**Description of the task:** In the records that follow, find each line with the word "brown" and copy it.

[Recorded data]
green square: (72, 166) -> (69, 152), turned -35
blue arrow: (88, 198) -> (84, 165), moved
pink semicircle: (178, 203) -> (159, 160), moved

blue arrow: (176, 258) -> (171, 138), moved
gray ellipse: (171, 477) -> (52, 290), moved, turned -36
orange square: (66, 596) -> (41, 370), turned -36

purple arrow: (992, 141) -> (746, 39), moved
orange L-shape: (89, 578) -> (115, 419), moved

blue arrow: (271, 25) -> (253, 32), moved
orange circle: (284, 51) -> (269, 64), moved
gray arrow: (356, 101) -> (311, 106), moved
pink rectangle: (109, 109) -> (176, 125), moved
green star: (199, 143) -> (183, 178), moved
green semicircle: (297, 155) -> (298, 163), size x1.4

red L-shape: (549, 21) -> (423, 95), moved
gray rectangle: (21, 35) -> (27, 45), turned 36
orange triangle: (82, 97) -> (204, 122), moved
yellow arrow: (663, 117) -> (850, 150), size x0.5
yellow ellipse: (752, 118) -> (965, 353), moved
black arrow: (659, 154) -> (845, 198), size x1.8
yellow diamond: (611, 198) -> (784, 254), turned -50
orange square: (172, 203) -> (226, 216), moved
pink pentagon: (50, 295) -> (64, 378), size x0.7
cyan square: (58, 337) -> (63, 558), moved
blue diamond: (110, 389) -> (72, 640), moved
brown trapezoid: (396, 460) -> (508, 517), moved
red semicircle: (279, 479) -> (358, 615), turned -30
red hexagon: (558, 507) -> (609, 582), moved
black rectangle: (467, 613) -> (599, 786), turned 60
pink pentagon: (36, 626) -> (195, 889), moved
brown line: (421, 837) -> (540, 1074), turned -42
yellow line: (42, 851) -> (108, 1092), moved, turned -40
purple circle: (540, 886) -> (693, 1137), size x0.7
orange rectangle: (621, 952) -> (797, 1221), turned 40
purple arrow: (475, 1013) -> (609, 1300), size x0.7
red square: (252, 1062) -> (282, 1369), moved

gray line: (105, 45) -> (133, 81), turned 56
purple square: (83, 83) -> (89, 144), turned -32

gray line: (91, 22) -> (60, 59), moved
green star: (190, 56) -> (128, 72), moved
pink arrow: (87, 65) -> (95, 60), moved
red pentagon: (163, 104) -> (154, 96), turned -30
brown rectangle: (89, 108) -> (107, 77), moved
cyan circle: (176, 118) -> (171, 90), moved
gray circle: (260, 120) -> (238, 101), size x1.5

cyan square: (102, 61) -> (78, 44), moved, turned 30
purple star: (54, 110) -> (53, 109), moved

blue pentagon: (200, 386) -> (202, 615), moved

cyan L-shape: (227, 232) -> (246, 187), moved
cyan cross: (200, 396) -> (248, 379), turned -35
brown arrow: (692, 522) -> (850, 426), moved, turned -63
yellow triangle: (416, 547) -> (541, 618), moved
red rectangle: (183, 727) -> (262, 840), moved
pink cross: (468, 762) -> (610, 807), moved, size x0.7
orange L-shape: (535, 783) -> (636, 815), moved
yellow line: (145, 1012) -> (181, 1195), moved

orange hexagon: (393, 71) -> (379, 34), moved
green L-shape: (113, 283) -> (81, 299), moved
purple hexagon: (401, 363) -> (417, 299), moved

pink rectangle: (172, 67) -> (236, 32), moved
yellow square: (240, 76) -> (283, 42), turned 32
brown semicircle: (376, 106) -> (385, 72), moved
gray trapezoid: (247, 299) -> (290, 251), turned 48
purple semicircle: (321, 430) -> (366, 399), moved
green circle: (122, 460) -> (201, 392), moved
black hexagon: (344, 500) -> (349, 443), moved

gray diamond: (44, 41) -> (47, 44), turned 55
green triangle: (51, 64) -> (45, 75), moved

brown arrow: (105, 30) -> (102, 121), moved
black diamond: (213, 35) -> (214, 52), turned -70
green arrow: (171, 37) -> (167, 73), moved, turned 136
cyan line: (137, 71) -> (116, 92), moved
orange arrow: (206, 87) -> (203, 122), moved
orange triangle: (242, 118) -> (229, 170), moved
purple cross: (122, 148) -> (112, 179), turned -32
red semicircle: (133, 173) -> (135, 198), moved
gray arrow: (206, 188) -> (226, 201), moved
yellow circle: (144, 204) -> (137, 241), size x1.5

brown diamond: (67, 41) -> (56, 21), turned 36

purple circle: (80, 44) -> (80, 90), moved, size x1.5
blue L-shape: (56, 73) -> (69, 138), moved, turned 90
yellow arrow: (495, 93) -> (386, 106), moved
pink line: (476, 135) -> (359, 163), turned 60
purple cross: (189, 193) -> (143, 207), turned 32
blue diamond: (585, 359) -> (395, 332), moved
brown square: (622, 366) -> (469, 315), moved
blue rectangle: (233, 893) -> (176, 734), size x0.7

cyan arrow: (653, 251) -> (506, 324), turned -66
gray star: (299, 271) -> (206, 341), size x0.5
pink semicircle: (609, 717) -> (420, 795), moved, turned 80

**Expected answer:**
brown trapezoid: (396, 460) -> (508, 517), moved
brown line: (421, 837) -> (540, 1074), turned -42
brown rectangle: (89, 108) -> (107, 77), moved
brown arrow: (692, 522) -> (850, 426), moved, turned -63
brown semicircle: (376, 106) -> (385, 72), moved
brown arrow: (105, 30) -> (102, 121), moved
brown diamond: (67, 41) -> (56, 21), turned 36
brown square: (622, 366) -> (469, 315), moved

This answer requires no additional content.